→ **REQUIRED ACTION**: The lines wanted are those in the data below that include "pink".

════════

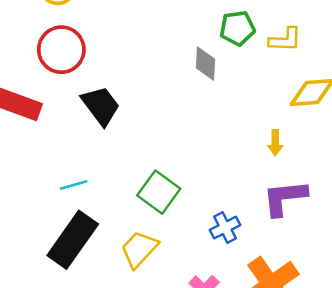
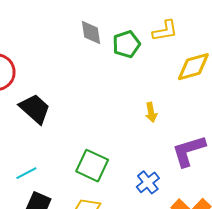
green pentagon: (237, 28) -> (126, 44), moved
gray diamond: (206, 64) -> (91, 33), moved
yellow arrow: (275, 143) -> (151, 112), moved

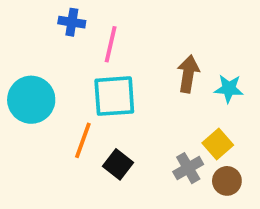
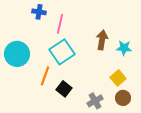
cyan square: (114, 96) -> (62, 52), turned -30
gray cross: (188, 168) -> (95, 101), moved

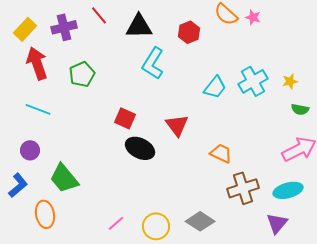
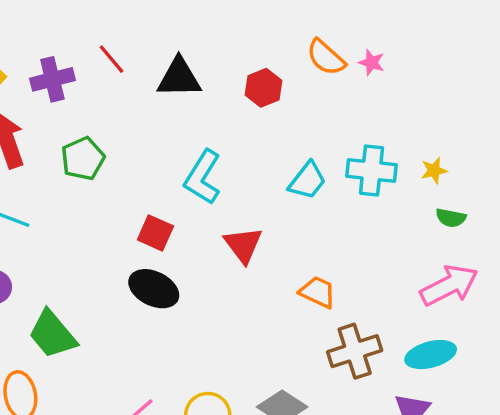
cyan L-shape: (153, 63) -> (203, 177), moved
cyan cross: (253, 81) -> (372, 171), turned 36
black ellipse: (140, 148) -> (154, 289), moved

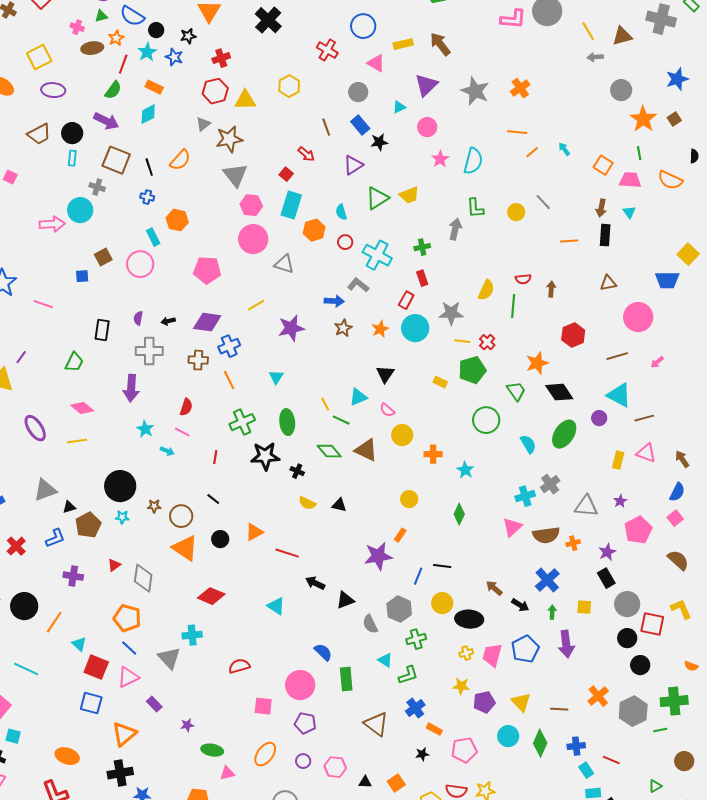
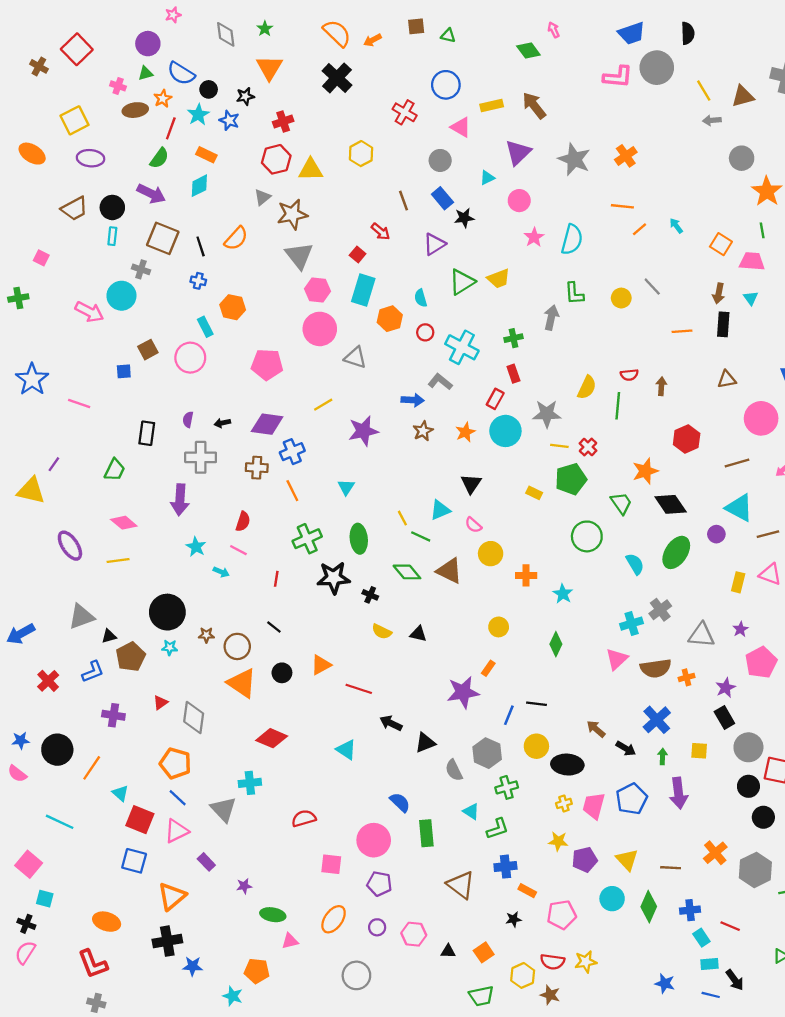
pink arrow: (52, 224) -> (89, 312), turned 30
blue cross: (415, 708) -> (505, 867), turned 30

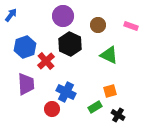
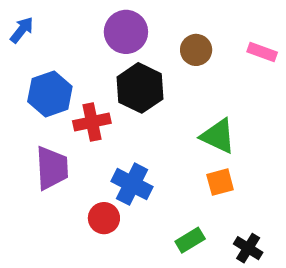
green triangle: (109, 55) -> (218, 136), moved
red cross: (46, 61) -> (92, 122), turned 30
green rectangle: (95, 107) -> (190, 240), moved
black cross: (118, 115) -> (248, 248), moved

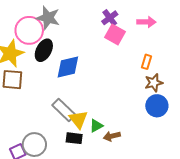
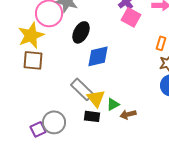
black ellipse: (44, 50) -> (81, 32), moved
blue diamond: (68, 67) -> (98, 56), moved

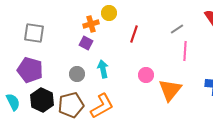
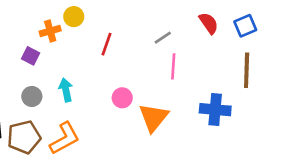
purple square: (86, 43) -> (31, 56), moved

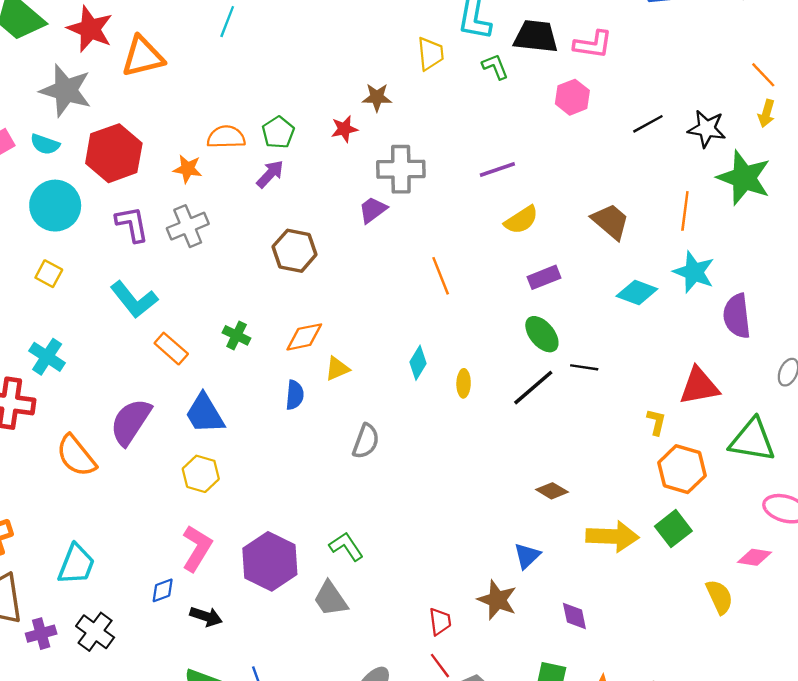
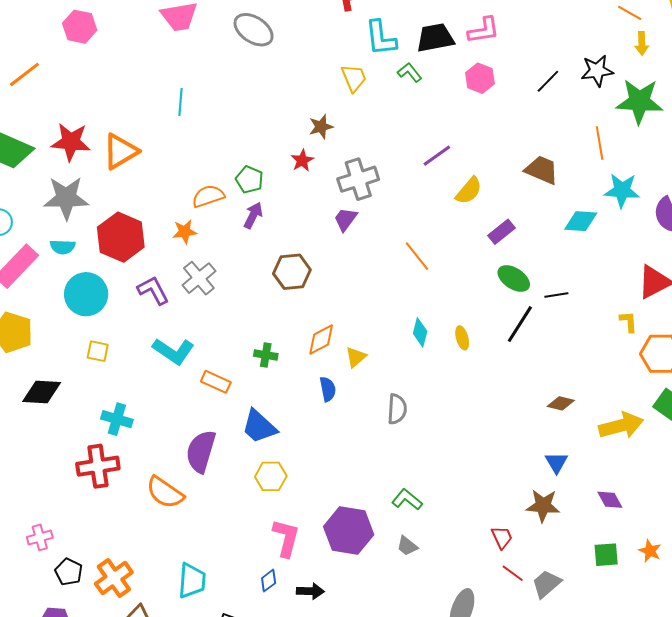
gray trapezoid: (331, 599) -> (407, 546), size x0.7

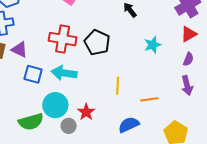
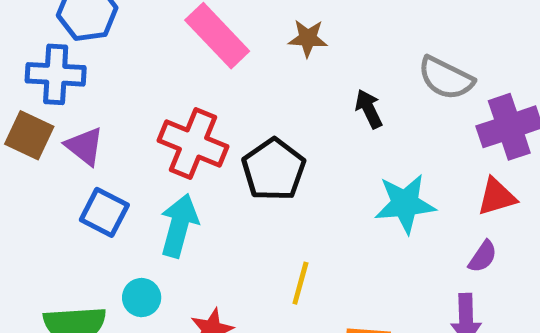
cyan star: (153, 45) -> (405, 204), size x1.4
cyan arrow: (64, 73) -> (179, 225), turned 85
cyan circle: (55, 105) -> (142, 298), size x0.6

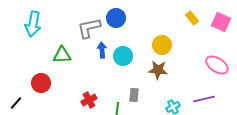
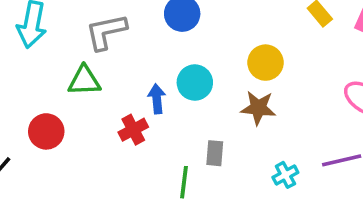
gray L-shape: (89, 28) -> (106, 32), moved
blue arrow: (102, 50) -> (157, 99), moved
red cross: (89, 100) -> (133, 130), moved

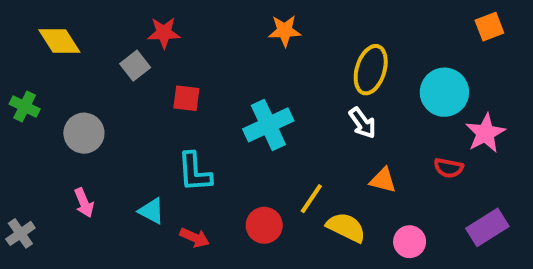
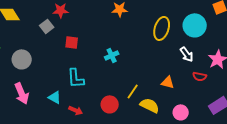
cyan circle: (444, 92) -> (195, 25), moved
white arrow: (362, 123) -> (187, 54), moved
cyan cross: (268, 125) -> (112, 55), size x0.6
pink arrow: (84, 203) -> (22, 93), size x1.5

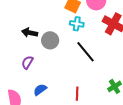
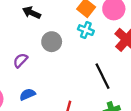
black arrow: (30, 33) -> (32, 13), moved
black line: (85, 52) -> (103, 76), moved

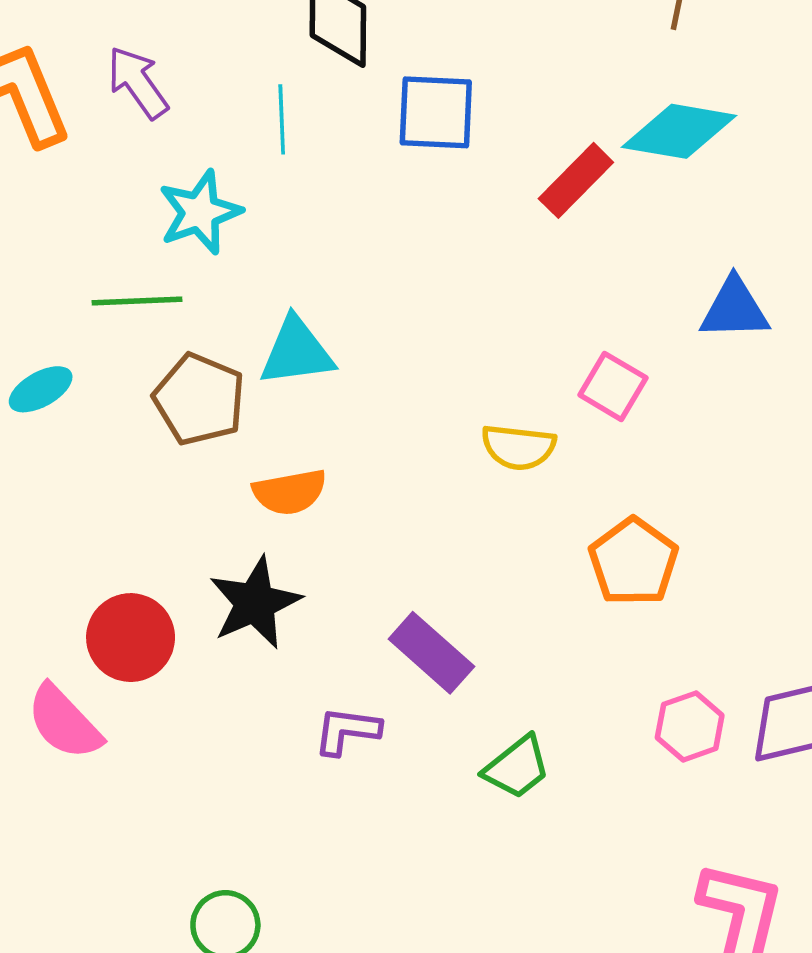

════════

→ **COMPLETED TASK**:
pink arrow: (52, 224) -> (89, 312), turned 30
pink arrow: (84, 203) -> (22, 93), size x1.5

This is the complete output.